» PROVIDED DATA
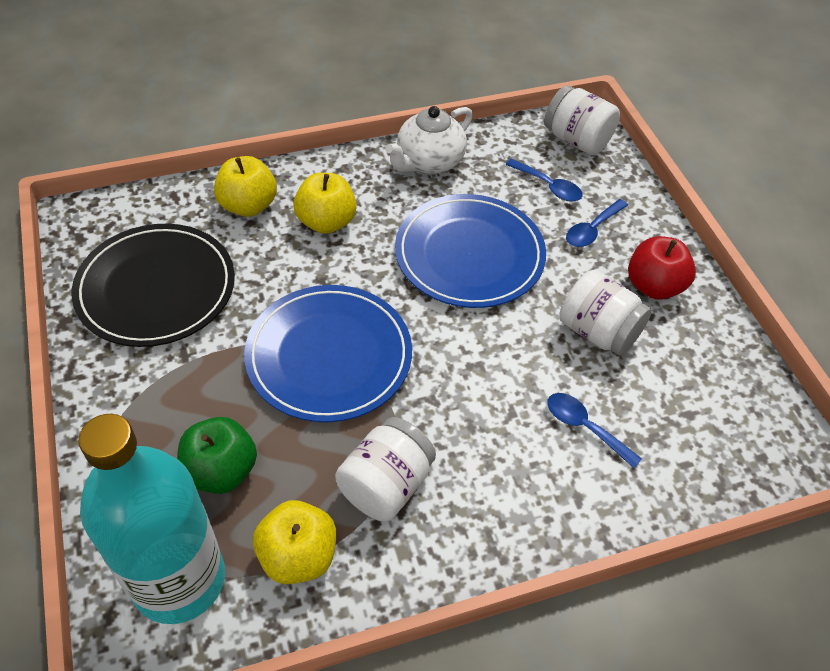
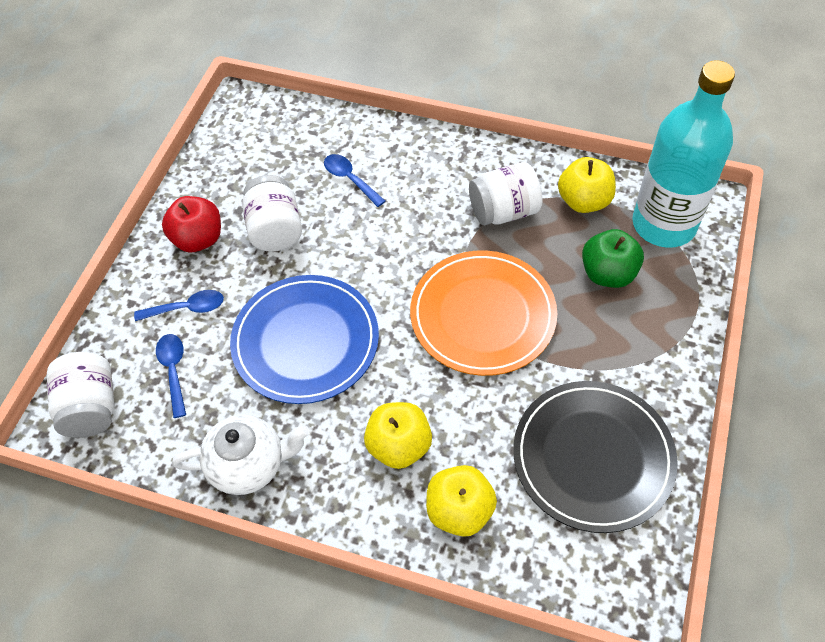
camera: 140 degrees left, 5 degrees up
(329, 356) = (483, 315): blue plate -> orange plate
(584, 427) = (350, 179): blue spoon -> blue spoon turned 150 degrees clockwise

* * *

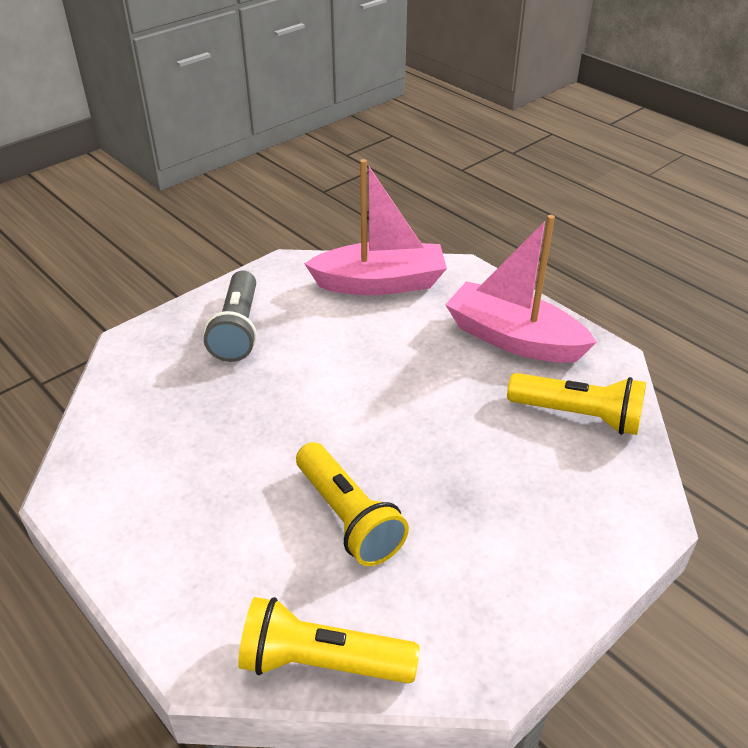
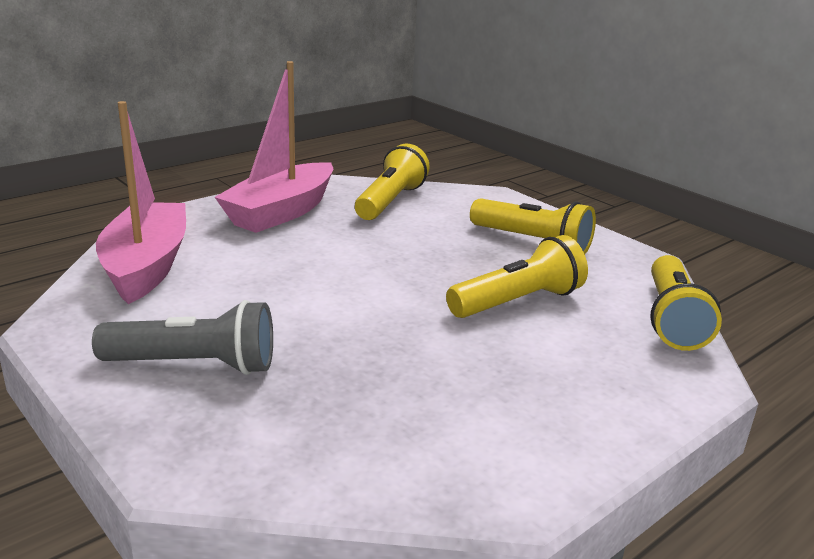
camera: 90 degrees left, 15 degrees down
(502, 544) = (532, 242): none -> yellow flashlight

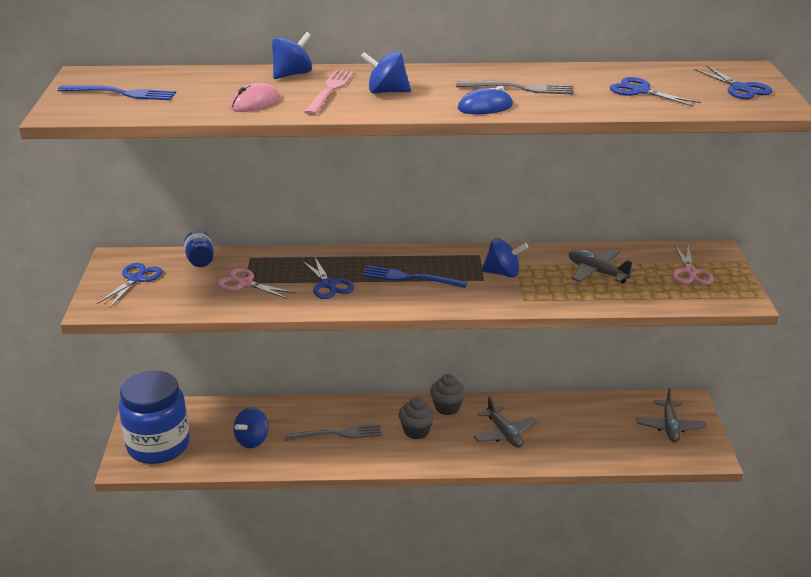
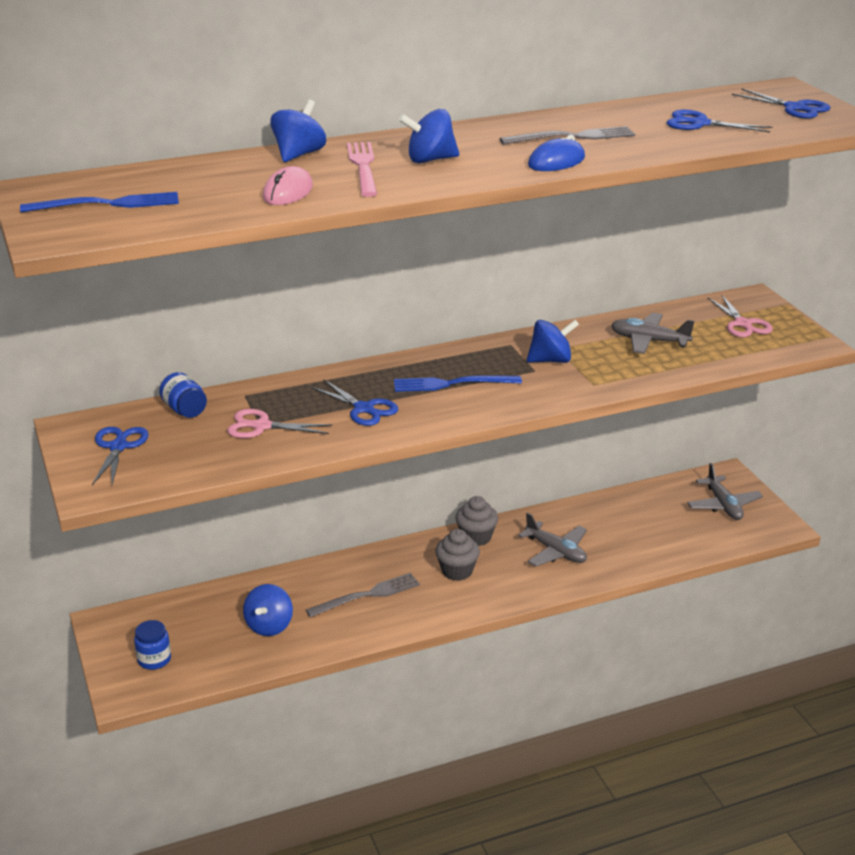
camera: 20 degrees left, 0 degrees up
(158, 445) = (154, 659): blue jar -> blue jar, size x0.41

» WORK REQUIRED
Could you show every line of the material that includes the string "left"?

» COMPLETED TASK
camera: 140 degrees left, 5 degrees up
camera: 90 degrees left, 15 degrees down
camera: 20 degrees left, 0 degrees up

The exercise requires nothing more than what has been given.